> [Your goal] Write out exactly the lines of the entries below from the one holding "IC2: NAND (in N1, in N2, out N11) -> none" to the one holding "RV201: 5k (+5V, GND, wiper LEVEL) -> none", inclusive, and leave out all other lines.

> [Supplied material]
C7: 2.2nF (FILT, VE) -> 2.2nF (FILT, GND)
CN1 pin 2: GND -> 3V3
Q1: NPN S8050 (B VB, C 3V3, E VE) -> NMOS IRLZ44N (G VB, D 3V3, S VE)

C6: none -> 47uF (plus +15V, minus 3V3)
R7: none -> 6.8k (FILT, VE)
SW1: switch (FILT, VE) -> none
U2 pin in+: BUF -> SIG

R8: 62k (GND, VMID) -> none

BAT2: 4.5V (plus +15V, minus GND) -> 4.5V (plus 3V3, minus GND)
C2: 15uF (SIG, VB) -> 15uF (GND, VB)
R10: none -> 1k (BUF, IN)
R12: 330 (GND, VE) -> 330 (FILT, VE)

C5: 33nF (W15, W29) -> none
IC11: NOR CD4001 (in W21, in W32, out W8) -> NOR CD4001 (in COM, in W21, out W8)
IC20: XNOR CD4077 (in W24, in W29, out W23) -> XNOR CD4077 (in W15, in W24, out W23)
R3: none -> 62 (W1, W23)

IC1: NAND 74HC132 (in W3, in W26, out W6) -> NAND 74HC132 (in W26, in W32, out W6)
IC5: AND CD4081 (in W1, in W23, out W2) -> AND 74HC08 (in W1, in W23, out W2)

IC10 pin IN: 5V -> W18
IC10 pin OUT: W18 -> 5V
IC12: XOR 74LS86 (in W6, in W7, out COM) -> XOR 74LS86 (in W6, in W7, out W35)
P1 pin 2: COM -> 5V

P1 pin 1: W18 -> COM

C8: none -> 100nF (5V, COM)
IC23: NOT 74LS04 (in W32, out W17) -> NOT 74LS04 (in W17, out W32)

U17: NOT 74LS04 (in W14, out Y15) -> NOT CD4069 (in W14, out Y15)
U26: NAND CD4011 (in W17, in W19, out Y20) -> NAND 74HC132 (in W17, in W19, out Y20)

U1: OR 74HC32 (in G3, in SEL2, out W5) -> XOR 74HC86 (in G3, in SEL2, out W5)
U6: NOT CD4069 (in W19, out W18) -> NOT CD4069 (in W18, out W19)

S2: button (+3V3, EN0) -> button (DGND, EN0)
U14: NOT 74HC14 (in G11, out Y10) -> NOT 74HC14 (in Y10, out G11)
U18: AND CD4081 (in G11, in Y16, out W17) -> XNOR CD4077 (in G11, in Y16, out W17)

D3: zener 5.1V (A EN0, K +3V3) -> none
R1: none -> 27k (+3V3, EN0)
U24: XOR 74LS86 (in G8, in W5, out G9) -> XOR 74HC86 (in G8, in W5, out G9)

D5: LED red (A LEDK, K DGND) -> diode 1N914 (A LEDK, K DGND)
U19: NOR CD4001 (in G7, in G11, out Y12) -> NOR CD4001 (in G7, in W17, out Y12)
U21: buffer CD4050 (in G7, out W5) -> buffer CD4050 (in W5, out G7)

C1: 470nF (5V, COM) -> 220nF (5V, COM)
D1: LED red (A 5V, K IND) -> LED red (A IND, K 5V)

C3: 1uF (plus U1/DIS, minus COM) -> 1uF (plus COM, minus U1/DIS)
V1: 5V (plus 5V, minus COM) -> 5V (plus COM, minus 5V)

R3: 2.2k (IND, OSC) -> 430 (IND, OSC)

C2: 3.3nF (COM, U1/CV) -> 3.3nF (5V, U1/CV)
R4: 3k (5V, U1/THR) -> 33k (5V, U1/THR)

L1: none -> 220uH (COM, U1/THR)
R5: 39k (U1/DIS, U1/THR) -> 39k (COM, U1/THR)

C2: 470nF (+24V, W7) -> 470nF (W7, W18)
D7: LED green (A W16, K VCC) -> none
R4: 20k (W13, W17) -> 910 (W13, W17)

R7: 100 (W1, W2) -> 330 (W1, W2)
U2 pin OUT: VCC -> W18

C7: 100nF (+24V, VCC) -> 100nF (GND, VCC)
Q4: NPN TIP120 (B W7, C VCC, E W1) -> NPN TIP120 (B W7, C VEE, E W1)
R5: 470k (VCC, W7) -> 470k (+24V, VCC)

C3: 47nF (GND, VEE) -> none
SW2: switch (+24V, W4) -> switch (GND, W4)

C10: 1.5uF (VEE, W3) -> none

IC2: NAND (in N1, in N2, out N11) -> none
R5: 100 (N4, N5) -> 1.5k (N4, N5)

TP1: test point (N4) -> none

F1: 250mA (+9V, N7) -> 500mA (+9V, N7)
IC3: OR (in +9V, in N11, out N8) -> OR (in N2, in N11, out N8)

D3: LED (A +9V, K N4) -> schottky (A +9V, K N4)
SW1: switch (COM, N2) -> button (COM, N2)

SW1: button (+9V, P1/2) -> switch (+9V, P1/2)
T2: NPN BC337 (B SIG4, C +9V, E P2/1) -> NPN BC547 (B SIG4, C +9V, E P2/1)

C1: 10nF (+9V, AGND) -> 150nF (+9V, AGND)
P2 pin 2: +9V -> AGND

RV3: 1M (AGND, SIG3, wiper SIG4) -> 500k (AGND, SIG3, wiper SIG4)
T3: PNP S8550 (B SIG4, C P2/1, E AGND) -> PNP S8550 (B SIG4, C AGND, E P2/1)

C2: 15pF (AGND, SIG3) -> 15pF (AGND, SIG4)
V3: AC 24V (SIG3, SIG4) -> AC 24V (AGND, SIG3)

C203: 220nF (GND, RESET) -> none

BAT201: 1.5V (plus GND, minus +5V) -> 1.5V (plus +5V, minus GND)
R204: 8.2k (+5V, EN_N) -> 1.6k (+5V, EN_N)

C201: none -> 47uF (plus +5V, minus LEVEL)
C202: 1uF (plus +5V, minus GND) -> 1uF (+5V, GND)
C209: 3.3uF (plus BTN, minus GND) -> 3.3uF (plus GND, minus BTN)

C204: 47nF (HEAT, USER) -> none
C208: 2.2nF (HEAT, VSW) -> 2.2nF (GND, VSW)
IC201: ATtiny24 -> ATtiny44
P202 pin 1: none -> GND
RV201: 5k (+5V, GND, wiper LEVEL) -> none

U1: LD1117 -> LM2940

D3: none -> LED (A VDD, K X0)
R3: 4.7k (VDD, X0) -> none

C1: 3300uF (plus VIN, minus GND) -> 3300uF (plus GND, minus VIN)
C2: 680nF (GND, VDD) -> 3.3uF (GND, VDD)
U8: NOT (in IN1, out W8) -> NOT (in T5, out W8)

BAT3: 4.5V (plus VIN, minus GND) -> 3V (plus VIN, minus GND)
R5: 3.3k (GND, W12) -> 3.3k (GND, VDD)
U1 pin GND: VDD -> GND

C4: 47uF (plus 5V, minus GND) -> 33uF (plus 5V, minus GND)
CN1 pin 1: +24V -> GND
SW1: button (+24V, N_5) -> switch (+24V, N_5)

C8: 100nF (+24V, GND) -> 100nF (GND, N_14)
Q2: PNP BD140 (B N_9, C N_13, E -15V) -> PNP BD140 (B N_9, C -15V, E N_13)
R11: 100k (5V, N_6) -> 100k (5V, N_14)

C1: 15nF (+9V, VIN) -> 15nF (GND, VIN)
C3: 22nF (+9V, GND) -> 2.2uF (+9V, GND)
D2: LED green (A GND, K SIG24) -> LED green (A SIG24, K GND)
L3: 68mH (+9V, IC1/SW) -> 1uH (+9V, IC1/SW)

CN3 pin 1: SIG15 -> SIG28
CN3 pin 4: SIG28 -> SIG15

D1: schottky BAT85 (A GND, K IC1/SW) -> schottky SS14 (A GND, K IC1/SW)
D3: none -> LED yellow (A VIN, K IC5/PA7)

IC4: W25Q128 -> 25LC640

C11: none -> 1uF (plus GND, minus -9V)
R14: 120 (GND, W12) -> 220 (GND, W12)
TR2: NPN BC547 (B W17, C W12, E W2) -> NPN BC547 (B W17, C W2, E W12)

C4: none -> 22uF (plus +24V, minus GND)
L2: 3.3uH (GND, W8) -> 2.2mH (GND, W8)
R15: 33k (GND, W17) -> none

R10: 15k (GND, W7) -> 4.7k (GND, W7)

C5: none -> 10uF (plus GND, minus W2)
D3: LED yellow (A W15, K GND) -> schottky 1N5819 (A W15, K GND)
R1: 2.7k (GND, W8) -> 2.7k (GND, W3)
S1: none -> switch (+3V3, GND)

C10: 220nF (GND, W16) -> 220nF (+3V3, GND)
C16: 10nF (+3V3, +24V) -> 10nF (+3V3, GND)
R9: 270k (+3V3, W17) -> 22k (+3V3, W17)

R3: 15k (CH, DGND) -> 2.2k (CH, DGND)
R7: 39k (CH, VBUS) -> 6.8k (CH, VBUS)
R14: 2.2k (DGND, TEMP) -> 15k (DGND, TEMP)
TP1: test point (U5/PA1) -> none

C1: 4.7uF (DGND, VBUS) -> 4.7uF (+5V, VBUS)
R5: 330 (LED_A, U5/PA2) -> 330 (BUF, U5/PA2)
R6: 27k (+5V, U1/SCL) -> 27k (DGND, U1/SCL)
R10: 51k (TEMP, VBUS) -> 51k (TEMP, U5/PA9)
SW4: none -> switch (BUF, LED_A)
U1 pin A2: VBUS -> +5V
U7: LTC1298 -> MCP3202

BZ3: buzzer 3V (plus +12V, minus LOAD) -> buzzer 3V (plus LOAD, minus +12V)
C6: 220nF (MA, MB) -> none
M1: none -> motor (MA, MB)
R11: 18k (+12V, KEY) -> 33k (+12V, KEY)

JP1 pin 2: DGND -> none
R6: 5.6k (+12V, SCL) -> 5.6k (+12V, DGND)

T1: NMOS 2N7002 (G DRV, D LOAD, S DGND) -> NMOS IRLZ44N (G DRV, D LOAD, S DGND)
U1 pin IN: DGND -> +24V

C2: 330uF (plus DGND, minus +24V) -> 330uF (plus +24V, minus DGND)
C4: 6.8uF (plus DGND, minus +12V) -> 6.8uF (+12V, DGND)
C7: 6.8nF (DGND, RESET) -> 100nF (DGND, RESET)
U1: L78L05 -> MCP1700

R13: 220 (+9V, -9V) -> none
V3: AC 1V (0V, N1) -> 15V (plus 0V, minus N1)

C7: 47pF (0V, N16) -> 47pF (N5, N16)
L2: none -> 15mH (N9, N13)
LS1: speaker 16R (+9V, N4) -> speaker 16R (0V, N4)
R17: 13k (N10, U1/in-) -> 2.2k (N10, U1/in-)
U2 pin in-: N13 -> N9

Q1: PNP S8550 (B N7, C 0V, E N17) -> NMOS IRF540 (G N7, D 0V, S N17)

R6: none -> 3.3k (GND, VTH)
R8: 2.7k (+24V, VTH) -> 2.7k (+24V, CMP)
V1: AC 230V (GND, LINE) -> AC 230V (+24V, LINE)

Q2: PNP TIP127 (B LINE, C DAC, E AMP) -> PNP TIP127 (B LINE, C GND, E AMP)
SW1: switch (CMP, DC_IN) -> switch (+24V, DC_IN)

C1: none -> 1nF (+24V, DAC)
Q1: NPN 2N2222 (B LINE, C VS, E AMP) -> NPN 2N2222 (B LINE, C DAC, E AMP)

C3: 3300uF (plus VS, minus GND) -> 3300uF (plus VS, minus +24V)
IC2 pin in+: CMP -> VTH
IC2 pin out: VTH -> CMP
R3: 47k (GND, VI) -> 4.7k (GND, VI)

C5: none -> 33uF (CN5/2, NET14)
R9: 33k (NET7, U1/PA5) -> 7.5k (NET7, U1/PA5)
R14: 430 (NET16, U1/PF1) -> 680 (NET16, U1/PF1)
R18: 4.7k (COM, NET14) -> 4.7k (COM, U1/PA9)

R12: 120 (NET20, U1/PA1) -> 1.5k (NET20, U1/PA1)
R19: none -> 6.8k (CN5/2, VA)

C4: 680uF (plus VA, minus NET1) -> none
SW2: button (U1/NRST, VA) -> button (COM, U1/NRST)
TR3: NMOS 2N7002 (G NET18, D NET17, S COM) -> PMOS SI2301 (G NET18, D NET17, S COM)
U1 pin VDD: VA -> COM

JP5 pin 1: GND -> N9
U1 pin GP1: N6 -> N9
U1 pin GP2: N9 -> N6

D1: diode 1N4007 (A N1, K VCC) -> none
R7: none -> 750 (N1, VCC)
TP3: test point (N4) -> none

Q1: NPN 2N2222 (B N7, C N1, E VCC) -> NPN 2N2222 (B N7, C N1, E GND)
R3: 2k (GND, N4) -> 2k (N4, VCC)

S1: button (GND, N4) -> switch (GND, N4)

> [Reply to the task]
IC2: NAND (in N1, in N2, out N11) -> none
R5: 100 (N4, N5) -> 1.5k (N4, N5)

TP1: test point (N4) -> none

F1: 250mA (+9V, N7) -> 500mA (+9V, N7)
IC3: OR (in +9V, in N11, out N8) -> OR (in N2, in N11, out N8)

D3: LED (A +9V, K N4) -> schottky (A +9V, K N4)
SW1: switch (COM, N2) -> button (COM, N2)

SW1: button (+9V, P1/2) -> switch (+9V, P1/2)
T2: NPN BC337 (B SIG4, C +9V, E P2/1) -> NPN BC547 (B SIG4, C +9V, E P2/1)

C1: 10nF (+9V, AGND) -> 150nF (+9V, AGND)
P2 pin 2: +9V -> AGND

RV3: 1M (AGND, SIG3, wiper SIG4) -> 500k (AGND, SIG3, wiper SIG4)
T3: PNP S8550 (B SIG4, C P2/1, E AGND) -> PNP S8550 (B SIG4, C AGND, E P2/1)

C2: 15pF (AGND, SIG3) -> 15pF (AGND, SIG4)
V3: AC 24V (SIG3, SIG4) -> AC 24V (AGND, SIG3)

C203: 220nF (GND, RESET) -> none

BAT201: 1.5V (plus GND, minus +5V) -> 1.5V (plus +5V, minus GND)
R204: 8.2k (+5V, EN_N) -> 1.6k (+5V, EN_N)

C201: none -> 47uF (plus +5V, minus LEVEL)
C202: 1uF (plus +5V, minus GND) -> 1uF (+5V, GND)
C209: 3.3uF (plus BTN, minus GND) -> 3.3uF (plus GND, minus BTN)

C204: 47nF (HEAT, USER) -> none
C208: 2.2nF (HEAT, VSW) -> 2.2nF (GND, VSW)
IC201: ATtiny24 -> ATtiny44
P202 pin 1: none -> GND
RV201: 5k (+5V, GND, wiper LEVEL) -> none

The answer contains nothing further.